_Data supplied:_
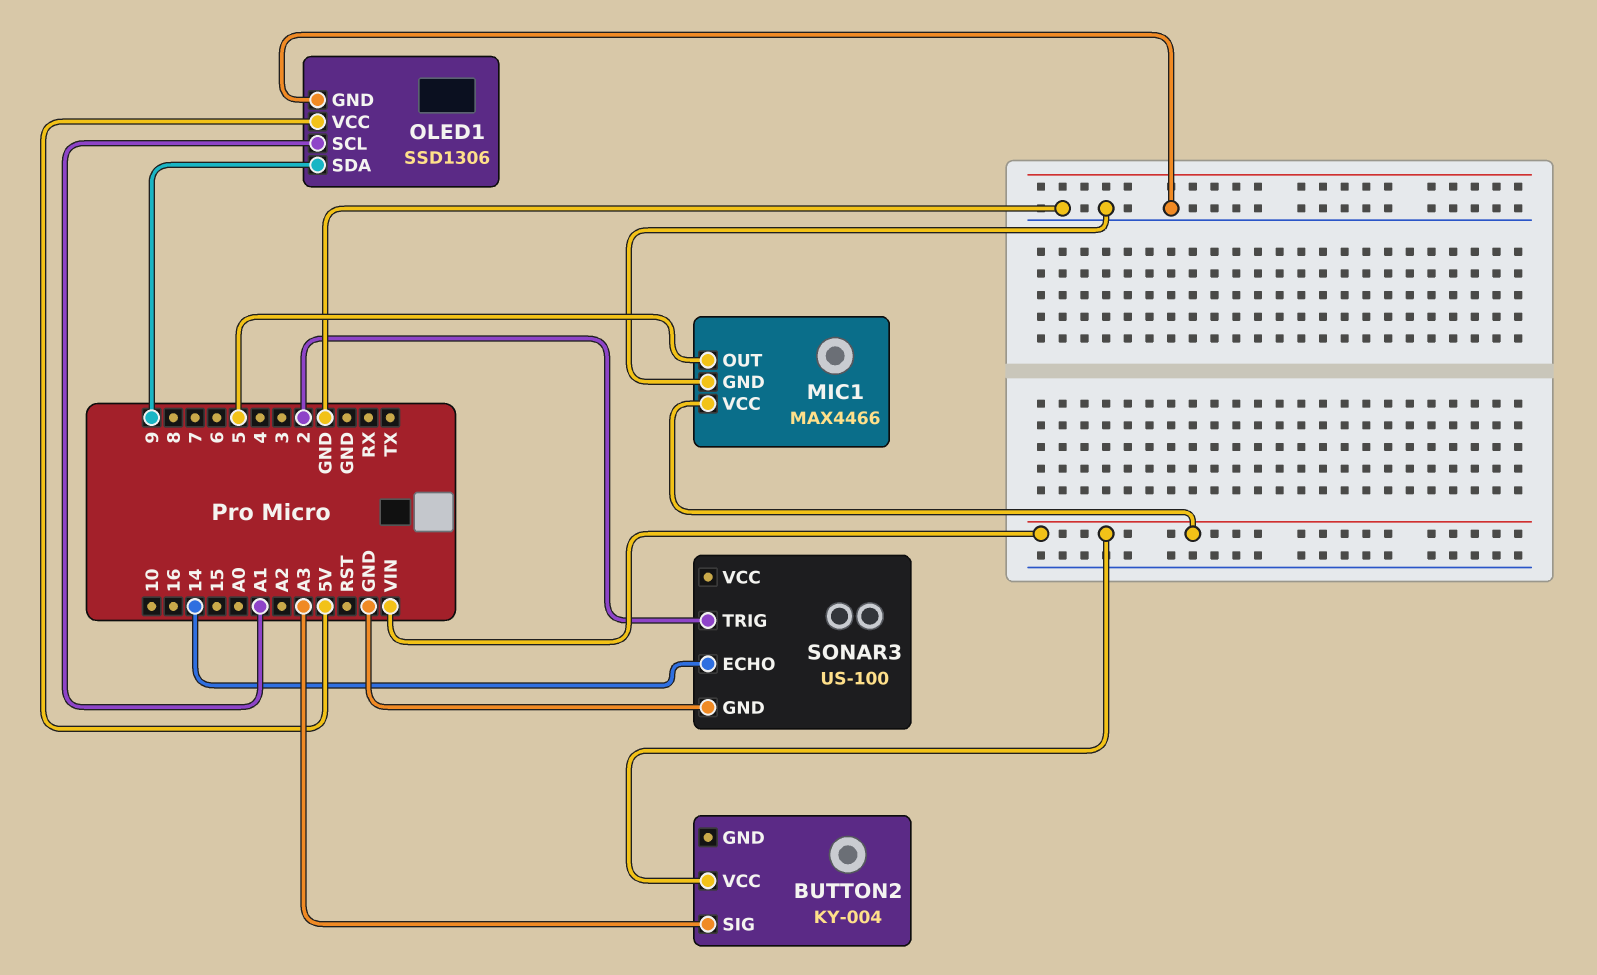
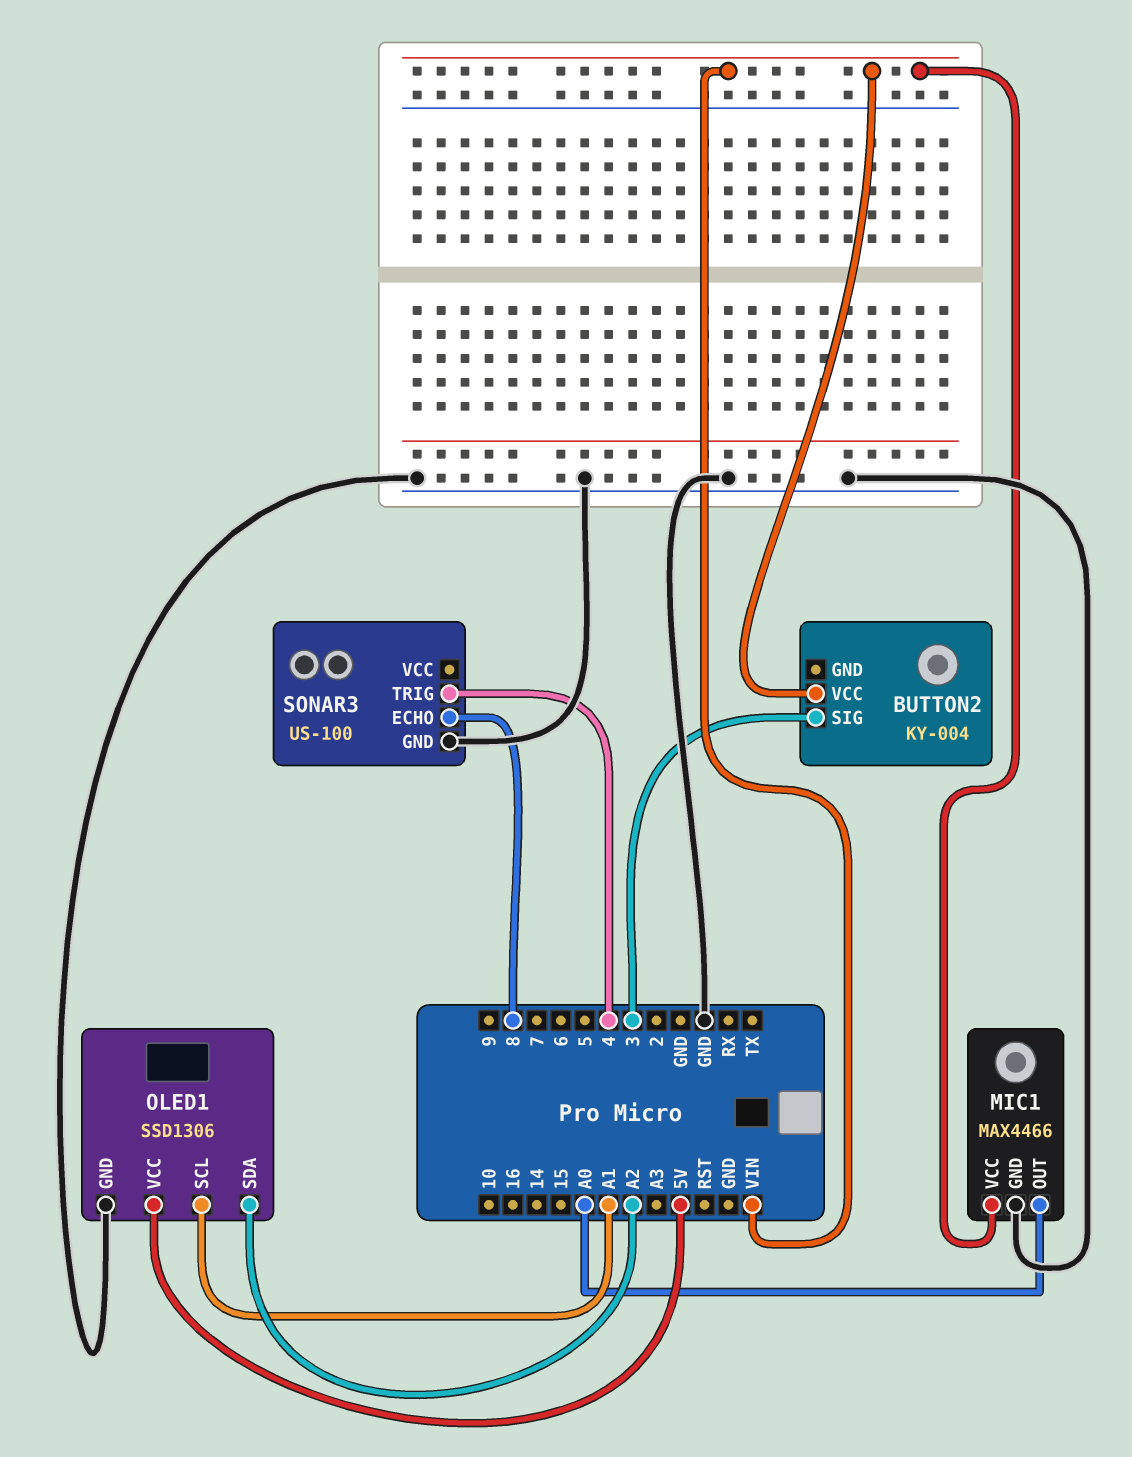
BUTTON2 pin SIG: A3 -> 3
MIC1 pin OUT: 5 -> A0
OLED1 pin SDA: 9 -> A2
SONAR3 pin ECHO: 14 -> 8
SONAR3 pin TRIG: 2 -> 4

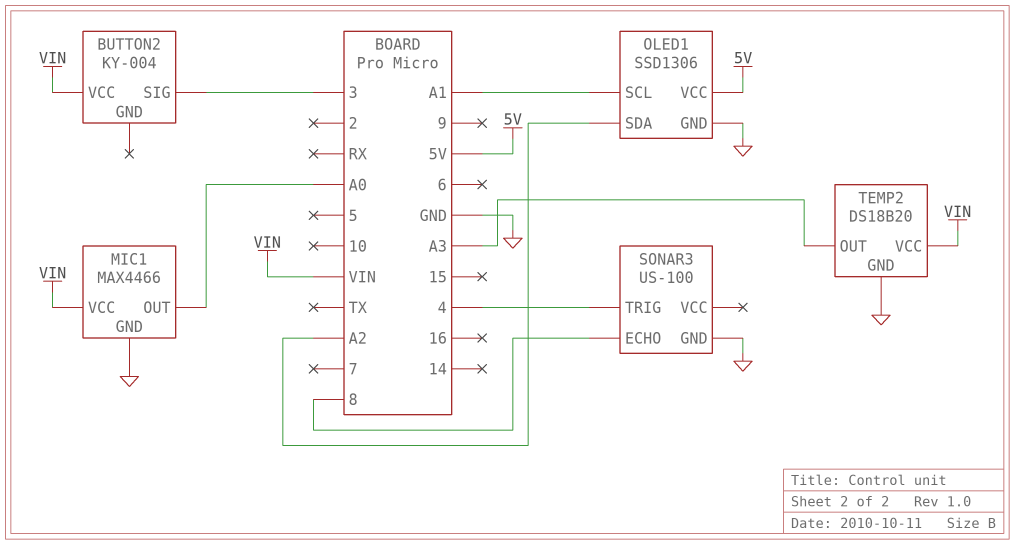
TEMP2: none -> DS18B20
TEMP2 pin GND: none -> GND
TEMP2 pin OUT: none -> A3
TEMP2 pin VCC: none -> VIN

_Task goal:_
Line by line, reproduce exactly the lines from the one containing "OLED1 pin SDA: 9 -> A2" through the final line of the material, both included, leaving every picture out.

_Answer to this exercise:_
OLED1 pin SDA: 9 -> A2
SONAR3 pin ECHO: 14 -> 8
SONAR3 pin TRIG: 2 -> 4

TEMP2: none -> DS18B20
TEMP2 pin GND: none -> GND
TEMP2 pin OUT: none -> A3
TEMP2 pin VCC: none -> VIN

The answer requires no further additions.